TASK STATEMENT.
Please write out exactly the line containing "TP1: none -> test point (SPK)" below and every line after it, through the last one, but leave out any pictures.

Detected change data:

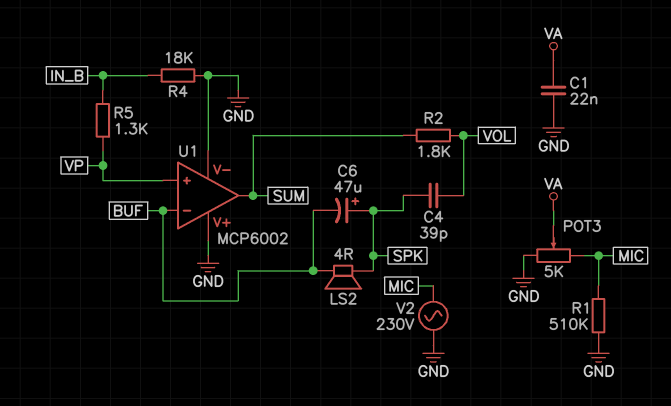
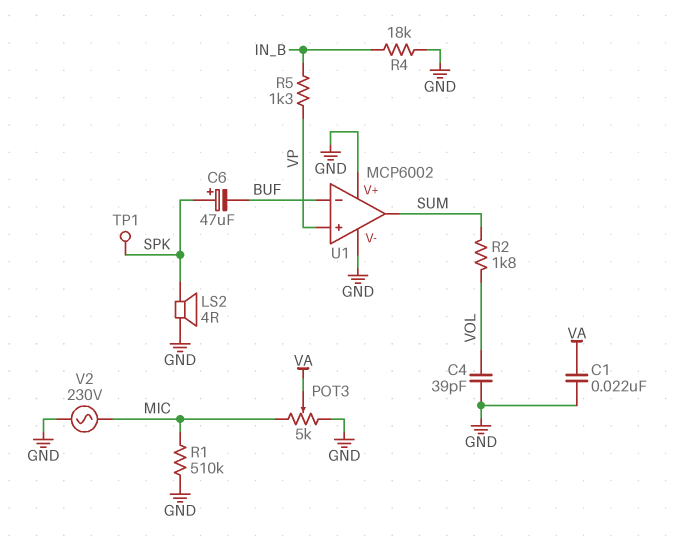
C4: 39pF (SPK, VOL) -> 39pF (GND, VOL)
LS2: speaker 4R (BUF, SPK) -> speaker 4R (GND, SPK)
TP1: none -> test point (SPK)

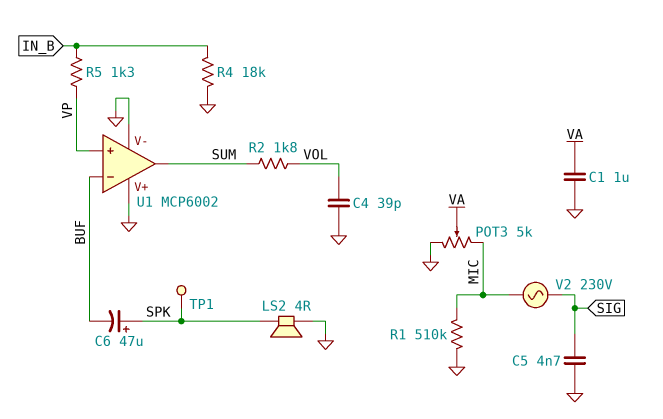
C1: 22nF (GND, VA) -> 1uF (GND, VA)
C5: none -> 4.7nF (GND, SIG)
V2: AC 230V (GND, MIC) -> AC 230V (MIC, SIG)

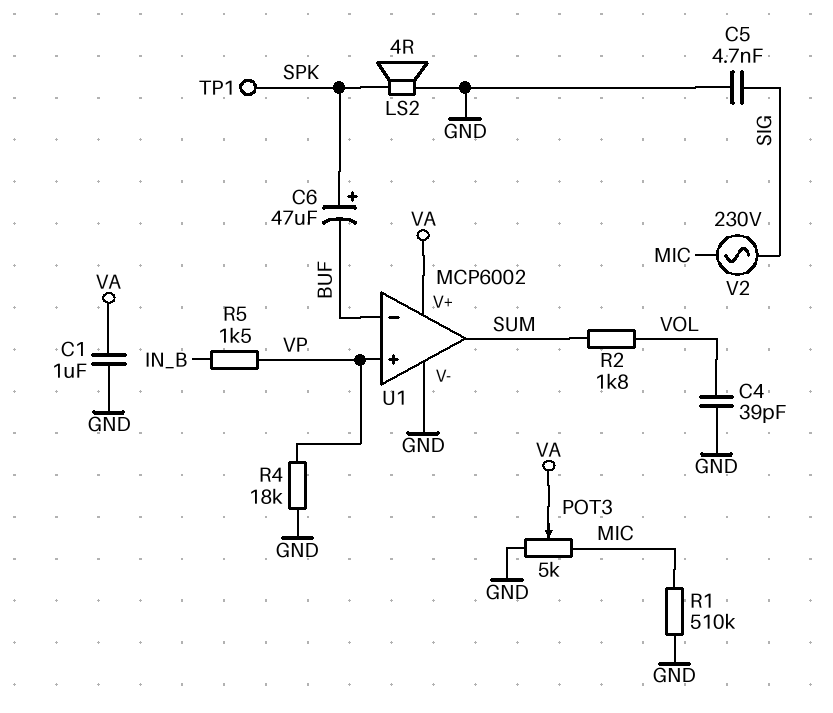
R4: 18k (GND, IN_B) -> 18k (GND, VP)
R5: 1.3k (IN_B, VP) -> 1.5k (IN_B, VP)
U1 pin V+: GND -> VA

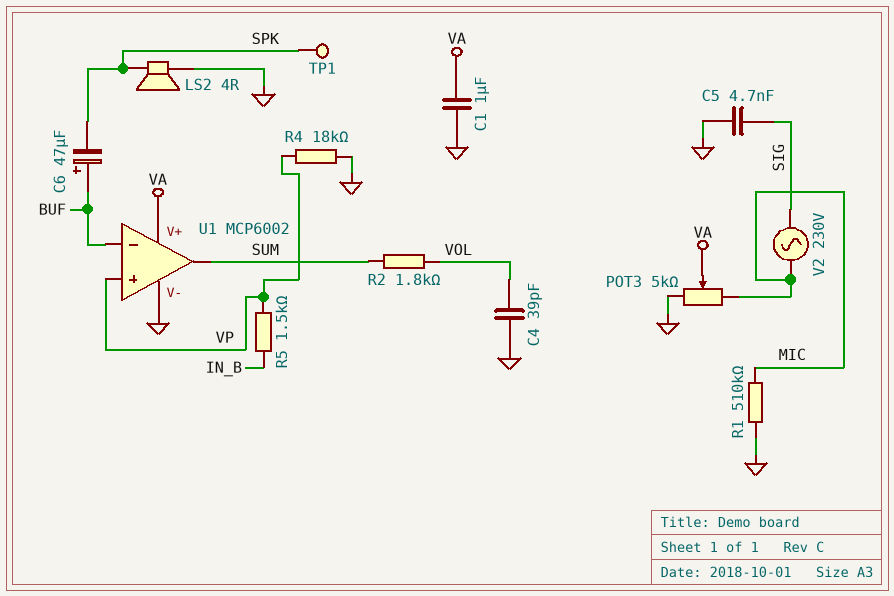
C6: 47uF (plus SPK, minus BUF) -> 47uF (plus BUF, minus SPK)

RESPONSE TO THIS TASK.
TP1: none -> test point (SPK)

C1: 22nF (GND, VA) -> 1uF (GND, VA)
C5: none -> 4.7nF (GND, SIG)
V2: AC 230V (GND, MIC) -> AC 230V (MIC, SIG)

R4: 18k (GND, IN_B) -> 18k (GND, VP)
R5: 1.3k (IN_B, VP) -> 1.5k (IN_B, VP)
U1 pin V+: GND -> VA

C6: 47uF (plus SPK, minus BUF) -> 47uF (plus BUF, minus SPK)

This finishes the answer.